━━ Information supplied ━━

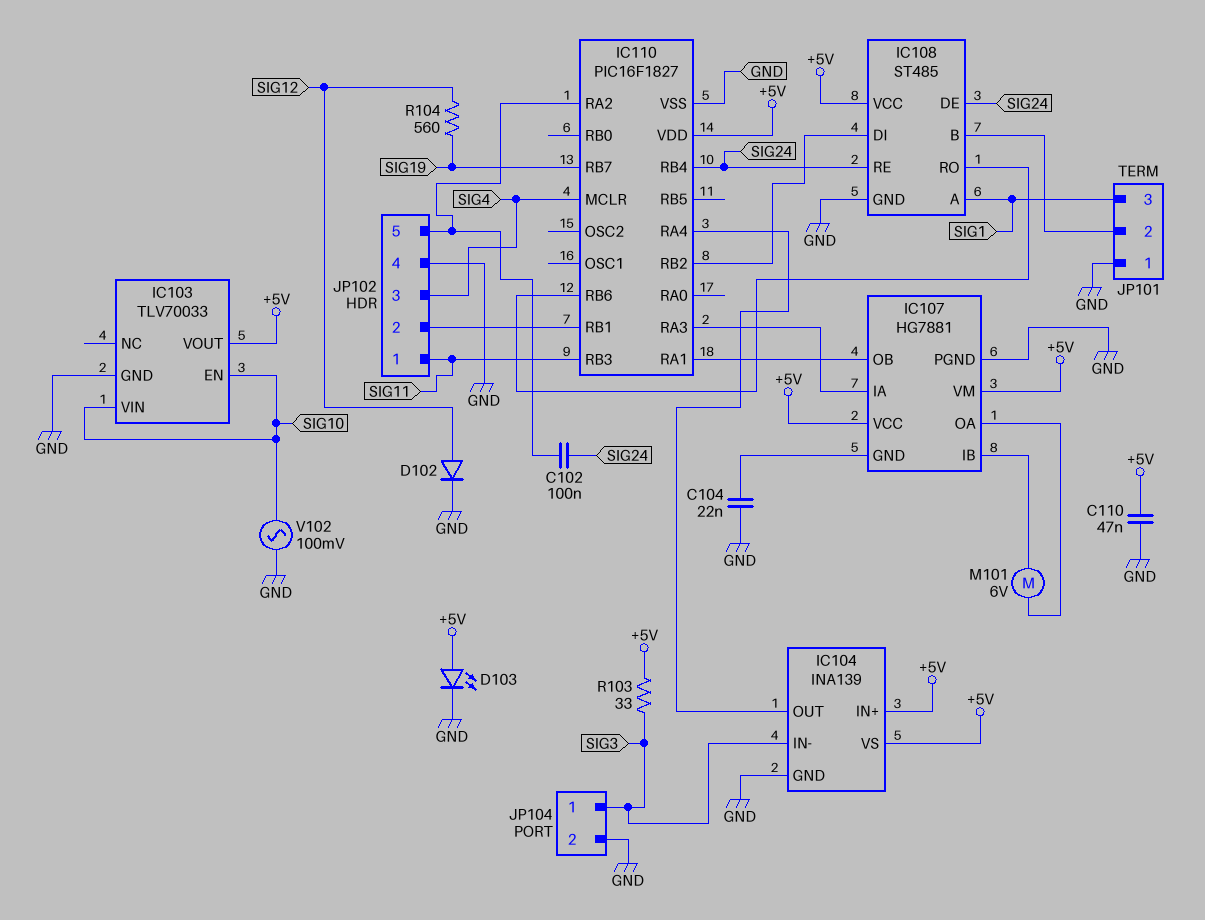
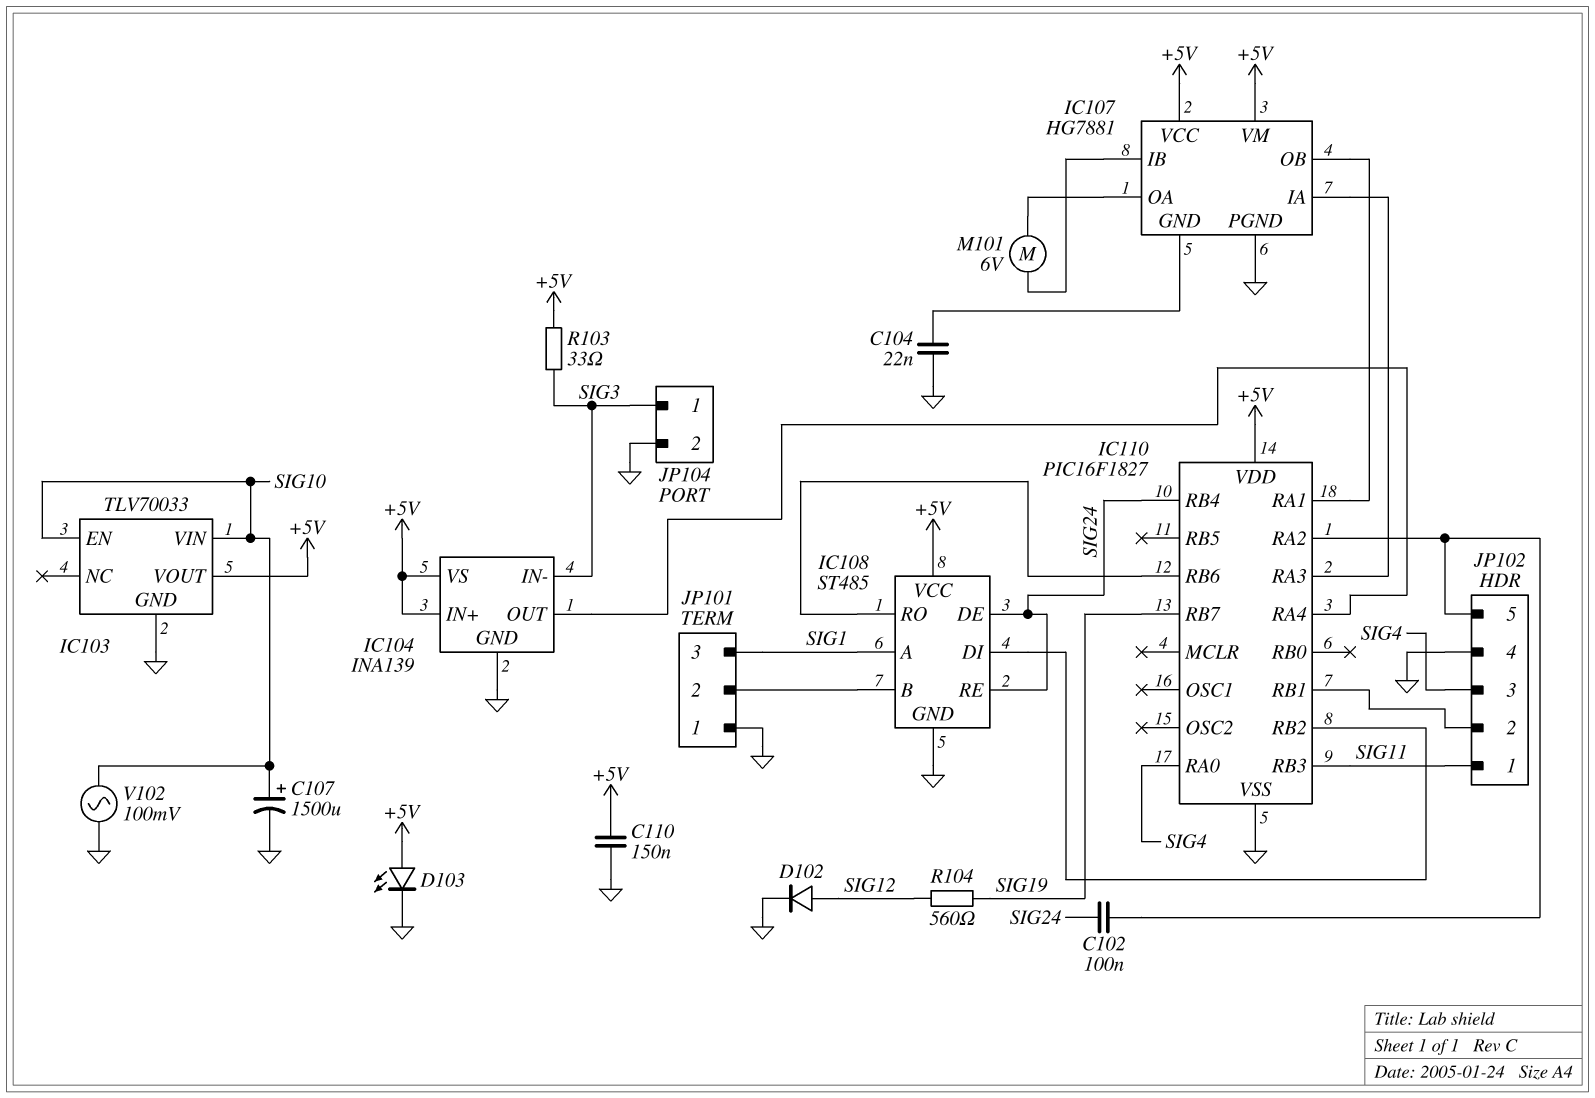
C107: none -> 1500uF (plus SIG10, minus GND)
C110: 47nF (+5V, GND) -> 150nF (+5V, GND)
IC110 pin MCLR: SIG4 -> none
IC110 pin RA0: none -> SIG4

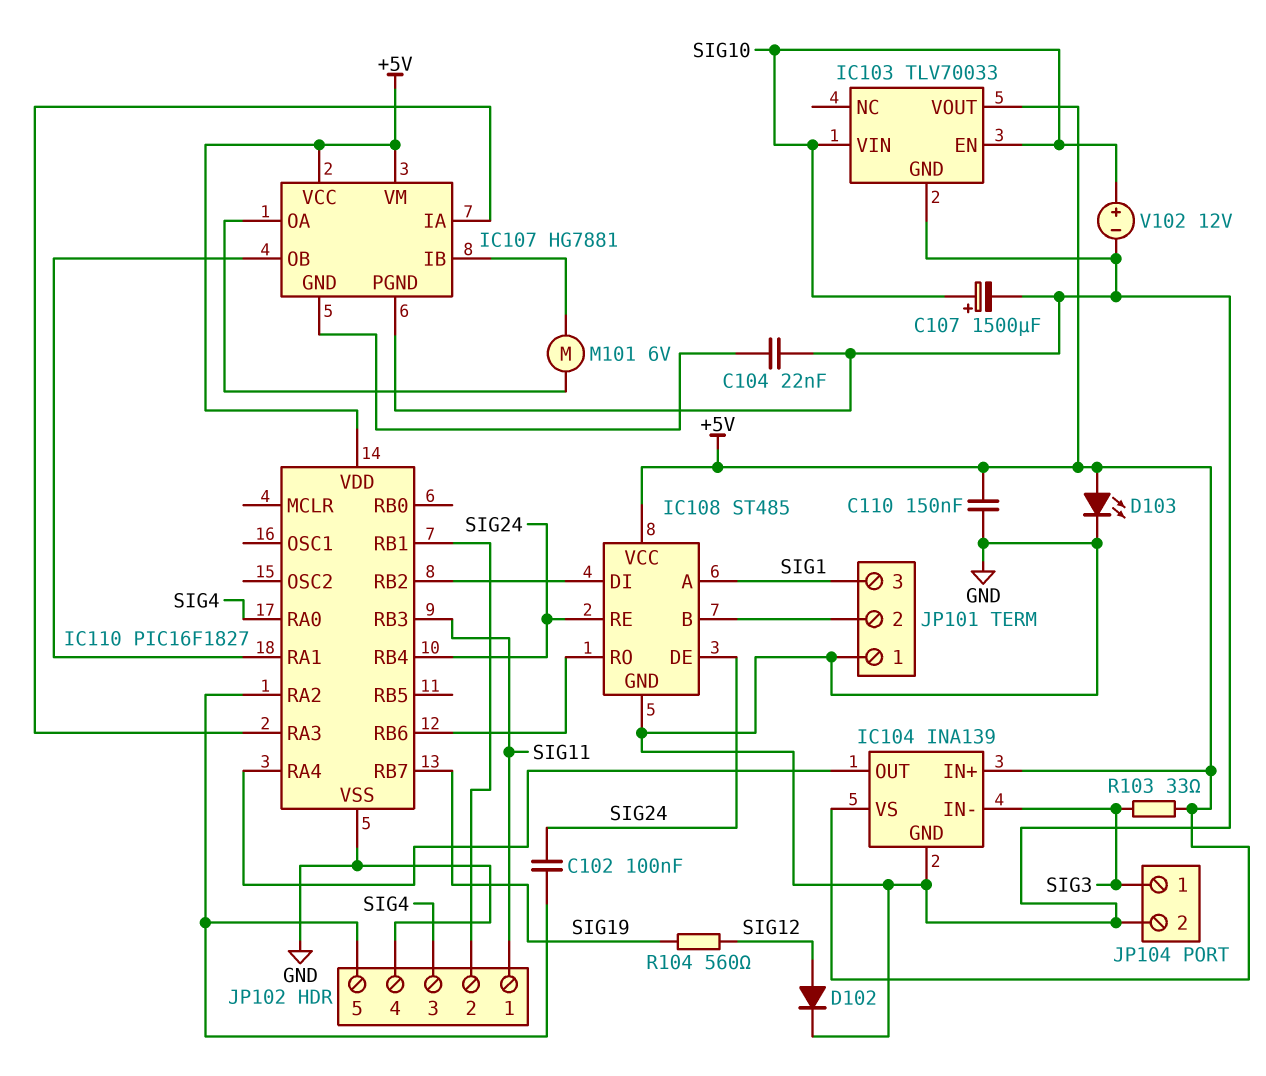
V102: AC 100mV (GND, SIG10) -> 12V (plus SIG10, minus GND)

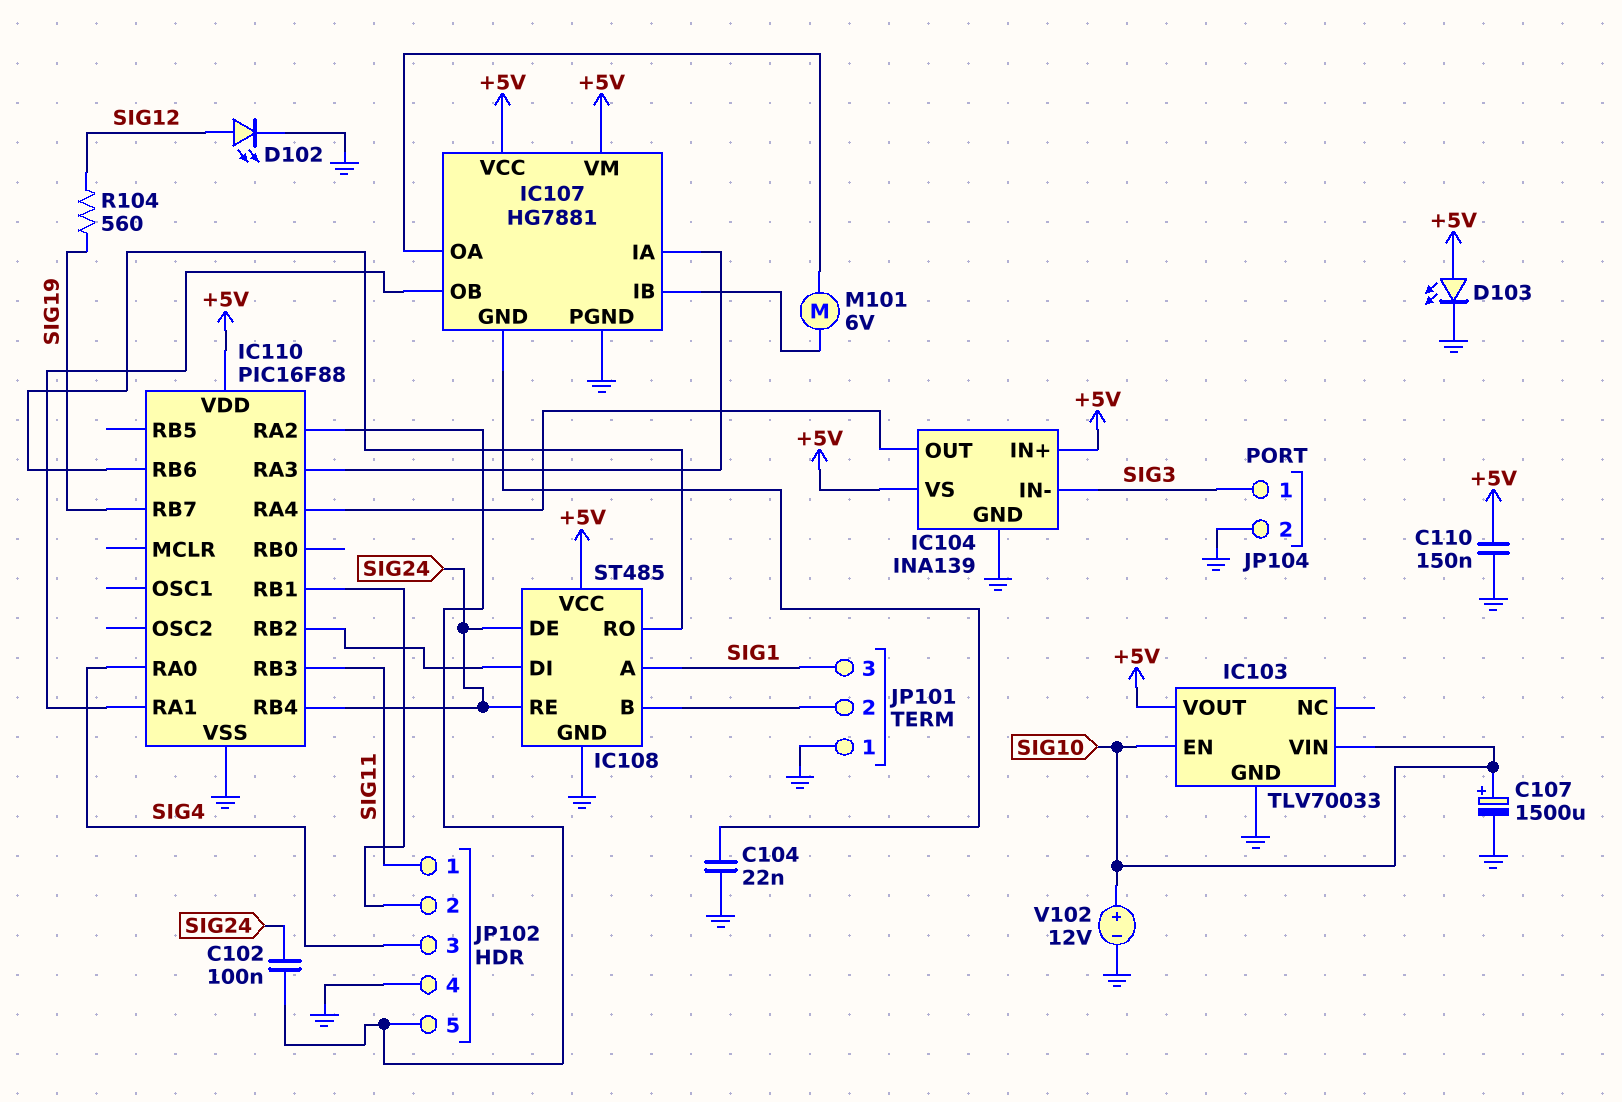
D102: diode (A SIG12, K GND) -> LED (A SIG12, K GND)
IC110: PIC16F1827 -> PIC16F88
R103: 33 (+5V, SIG3) -> none

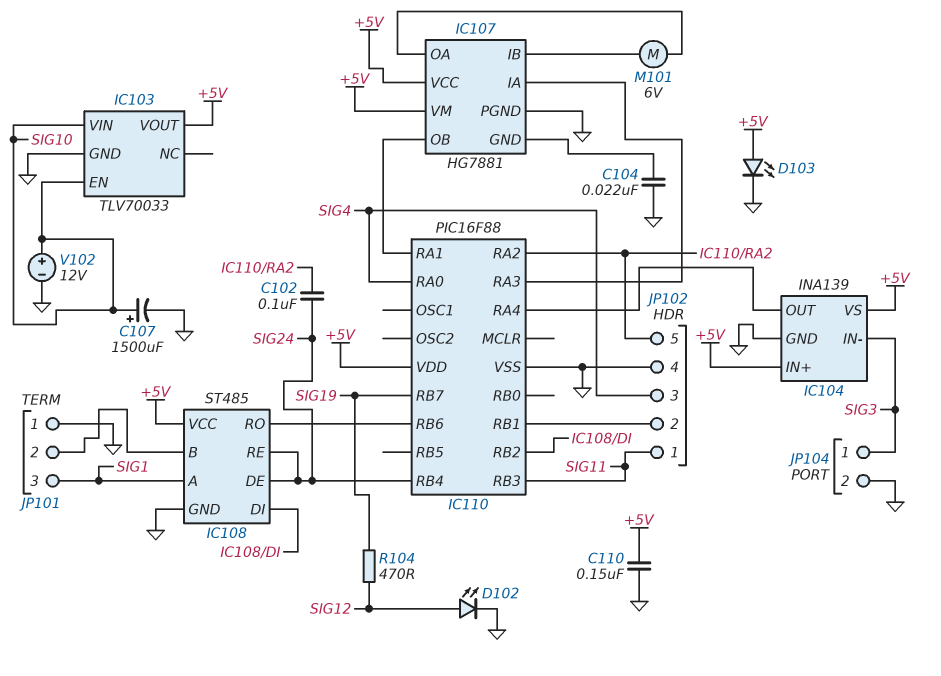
R104: 560 (SIG12, SIG19) -> 470 (SIG12, SIG19)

━━━

Exercise description: Reproduce each line of the data containing the word "none".

Result for this task:
C107: none -> 1500uF (plus SIG10, minus GND)
IC110 pin MCLR: SIG4 -> none
IC110 pin RA0: none -> SIG4
R103: 33 (+5V, SIG3) -> none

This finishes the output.